## Set exercise
Reproduce the items below verbatim, starting at the line that contains "smoked [761, 1045]" and ending at the last line of the items. Include both of those lines.

Items for locating text and elements:
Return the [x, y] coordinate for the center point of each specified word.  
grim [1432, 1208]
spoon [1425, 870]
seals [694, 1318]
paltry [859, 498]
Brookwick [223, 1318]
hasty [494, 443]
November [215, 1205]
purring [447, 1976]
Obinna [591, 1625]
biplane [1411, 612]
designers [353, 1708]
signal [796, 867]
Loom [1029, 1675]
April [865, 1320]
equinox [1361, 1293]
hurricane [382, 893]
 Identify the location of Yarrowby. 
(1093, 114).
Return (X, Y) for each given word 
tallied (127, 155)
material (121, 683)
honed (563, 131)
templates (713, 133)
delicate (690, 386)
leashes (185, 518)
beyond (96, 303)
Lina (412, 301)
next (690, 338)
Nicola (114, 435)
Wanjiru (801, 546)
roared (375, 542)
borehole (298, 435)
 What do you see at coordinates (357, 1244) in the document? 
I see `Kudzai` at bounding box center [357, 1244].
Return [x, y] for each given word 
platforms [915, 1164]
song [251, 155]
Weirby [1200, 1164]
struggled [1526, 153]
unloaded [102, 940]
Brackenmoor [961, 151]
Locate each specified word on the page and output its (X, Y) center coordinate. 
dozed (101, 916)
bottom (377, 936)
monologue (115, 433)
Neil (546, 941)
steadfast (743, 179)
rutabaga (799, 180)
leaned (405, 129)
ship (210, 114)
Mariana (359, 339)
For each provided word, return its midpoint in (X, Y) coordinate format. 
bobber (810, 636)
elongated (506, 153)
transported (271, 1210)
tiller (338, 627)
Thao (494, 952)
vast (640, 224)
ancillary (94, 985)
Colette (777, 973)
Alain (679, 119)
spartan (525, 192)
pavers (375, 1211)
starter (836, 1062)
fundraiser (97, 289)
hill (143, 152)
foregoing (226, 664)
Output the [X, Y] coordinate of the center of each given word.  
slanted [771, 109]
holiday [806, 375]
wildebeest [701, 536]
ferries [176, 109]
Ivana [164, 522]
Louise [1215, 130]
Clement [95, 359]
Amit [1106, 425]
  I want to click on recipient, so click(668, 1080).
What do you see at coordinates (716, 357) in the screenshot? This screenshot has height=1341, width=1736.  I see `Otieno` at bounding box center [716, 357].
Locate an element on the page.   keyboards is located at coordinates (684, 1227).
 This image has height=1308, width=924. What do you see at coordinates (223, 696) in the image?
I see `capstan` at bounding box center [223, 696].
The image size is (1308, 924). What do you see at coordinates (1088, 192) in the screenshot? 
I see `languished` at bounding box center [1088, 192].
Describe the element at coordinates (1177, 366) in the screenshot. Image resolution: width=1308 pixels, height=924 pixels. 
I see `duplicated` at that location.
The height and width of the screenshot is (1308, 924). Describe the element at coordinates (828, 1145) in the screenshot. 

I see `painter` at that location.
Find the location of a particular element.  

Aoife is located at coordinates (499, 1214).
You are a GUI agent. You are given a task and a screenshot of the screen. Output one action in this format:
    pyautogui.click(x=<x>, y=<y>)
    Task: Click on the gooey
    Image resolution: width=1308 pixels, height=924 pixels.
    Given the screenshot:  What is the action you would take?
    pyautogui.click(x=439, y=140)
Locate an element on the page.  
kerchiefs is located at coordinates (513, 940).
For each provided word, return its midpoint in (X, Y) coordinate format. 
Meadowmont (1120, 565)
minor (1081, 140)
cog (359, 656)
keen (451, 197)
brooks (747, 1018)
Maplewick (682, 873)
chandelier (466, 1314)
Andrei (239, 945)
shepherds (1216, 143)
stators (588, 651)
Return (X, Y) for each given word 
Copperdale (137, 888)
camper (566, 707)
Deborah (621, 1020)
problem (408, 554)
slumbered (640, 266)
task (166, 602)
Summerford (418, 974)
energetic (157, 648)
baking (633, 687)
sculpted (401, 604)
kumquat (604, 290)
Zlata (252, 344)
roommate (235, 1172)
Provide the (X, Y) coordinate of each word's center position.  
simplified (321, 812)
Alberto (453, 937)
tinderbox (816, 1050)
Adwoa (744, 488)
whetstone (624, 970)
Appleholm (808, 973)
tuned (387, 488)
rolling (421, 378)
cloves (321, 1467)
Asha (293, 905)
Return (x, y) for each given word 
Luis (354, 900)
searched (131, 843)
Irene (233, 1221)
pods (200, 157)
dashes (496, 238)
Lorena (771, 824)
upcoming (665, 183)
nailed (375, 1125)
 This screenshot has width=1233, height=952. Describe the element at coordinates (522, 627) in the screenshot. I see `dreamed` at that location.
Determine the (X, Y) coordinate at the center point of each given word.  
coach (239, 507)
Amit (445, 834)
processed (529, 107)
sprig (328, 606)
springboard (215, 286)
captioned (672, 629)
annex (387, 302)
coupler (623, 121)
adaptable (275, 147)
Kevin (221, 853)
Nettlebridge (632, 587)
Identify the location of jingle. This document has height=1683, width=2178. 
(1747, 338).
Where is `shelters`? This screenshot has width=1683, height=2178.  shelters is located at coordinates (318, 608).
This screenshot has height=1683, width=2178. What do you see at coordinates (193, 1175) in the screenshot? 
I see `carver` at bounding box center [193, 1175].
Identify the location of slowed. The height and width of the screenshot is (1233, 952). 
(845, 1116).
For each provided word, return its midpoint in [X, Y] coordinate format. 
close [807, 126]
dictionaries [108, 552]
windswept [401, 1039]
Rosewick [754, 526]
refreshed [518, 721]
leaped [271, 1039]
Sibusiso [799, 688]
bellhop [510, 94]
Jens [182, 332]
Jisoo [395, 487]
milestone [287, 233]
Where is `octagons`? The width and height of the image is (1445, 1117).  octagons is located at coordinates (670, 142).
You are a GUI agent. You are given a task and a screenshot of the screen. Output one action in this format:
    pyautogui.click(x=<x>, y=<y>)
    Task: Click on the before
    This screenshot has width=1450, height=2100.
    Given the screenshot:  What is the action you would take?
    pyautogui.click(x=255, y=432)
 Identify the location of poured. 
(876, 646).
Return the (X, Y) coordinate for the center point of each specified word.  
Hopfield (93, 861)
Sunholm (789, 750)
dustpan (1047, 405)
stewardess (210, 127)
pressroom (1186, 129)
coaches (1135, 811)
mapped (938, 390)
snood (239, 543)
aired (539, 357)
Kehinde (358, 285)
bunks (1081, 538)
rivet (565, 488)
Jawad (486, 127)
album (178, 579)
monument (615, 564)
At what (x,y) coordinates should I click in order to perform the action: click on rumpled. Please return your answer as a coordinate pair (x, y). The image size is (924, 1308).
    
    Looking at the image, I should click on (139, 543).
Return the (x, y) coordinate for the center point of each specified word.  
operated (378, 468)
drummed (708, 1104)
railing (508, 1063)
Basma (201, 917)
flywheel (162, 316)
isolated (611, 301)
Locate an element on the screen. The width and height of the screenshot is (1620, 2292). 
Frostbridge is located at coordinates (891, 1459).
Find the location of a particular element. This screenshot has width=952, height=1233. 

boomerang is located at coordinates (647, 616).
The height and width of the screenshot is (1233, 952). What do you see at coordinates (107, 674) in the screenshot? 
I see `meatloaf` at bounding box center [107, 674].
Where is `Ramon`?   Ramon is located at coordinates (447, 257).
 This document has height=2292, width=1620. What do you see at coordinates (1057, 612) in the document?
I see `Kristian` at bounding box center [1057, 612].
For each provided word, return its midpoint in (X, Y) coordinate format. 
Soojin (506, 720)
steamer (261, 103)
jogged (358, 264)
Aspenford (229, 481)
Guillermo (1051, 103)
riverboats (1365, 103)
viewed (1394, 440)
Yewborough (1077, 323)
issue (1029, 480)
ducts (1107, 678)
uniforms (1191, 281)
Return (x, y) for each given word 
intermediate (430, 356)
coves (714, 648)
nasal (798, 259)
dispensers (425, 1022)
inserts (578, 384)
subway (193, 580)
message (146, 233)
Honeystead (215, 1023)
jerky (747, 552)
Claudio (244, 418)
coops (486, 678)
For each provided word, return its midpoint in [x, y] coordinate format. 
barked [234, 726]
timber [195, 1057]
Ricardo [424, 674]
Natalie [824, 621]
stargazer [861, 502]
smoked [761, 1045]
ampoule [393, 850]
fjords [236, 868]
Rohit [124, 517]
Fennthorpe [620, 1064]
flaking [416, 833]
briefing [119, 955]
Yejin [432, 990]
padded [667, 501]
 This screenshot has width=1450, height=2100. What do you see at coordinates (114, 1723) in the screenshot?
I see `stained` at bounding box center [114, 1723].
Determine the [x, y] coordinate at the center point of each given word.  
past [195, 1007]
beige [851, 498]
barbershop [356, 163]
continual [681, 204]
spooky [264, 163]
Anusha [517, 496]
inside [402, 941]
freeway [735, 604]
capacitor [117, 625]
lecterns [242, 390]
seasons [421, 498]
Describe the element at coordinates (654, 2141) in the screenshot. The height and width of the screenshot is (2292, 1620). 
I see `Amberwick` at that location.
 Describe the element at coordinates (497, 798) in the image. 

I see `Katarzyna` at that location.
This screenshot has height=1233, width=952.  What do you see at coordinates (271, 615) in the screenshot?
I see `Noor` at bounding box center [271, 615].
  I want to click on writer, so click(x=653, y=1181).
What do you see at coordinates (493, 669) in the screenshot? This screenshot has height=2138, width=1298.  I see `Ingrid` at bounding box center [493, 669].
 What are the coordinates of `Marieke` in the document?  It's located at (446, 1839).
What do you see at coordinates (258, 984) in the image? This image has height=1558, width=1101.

## Response
smoked [761, 1045]
ampoule [393, 850]
fjords [236, 868]
Rohit [124, 517]
Fennthorpe [620, 1064]
flaking [416, 833]
briefing [119, 955]
Yejin [432, 990]
padded [667, 501]
 This screenshot has width=1450, height=2100. What do you see at coordinates (114, 1723) in the screenshot?
I see `stained` at bounding box center [114, 1723].
Determine the [x, y] coordinate at the center point of each given word.  
past [195, 1007]
beige [851, 498]
barbershop [356, 163]
continual [681, 204]
spooky [264, 163]
Anusha [517, 496]
inside [402, 941]
freeway [735, 604]
capacitor [117, 625]
lecterns [242, 390]
seasons [421, 498]
Describe the element at coordinates (654, 2141) in the screenshot. The height and width of the screenshot is (2292, 1620). 
I see `Amberwick` at that location.
 Describe the element at coordinates (497, 798) in the image. 

I see `Katarzyna` at that location.
This screenshot has height=1233, width=952.  What do you see at coordinates (271, 615) in the screenshot?
I see `Noor` at bounding box center [271, 615].
  I want to click on writer, so click(x=653, y=1181).
What do you see at coordinates (493, 669) in the screenshot? This screenshot has height=2138, width=1298.  I see `Ingrid` at bounding box center [493, 669].
 What are the coordinates of `Marieke` in the document?  It's located at (446, 1839).
What do you see at coordinates (258, 984) in the image? This image has height=1558, width=1101.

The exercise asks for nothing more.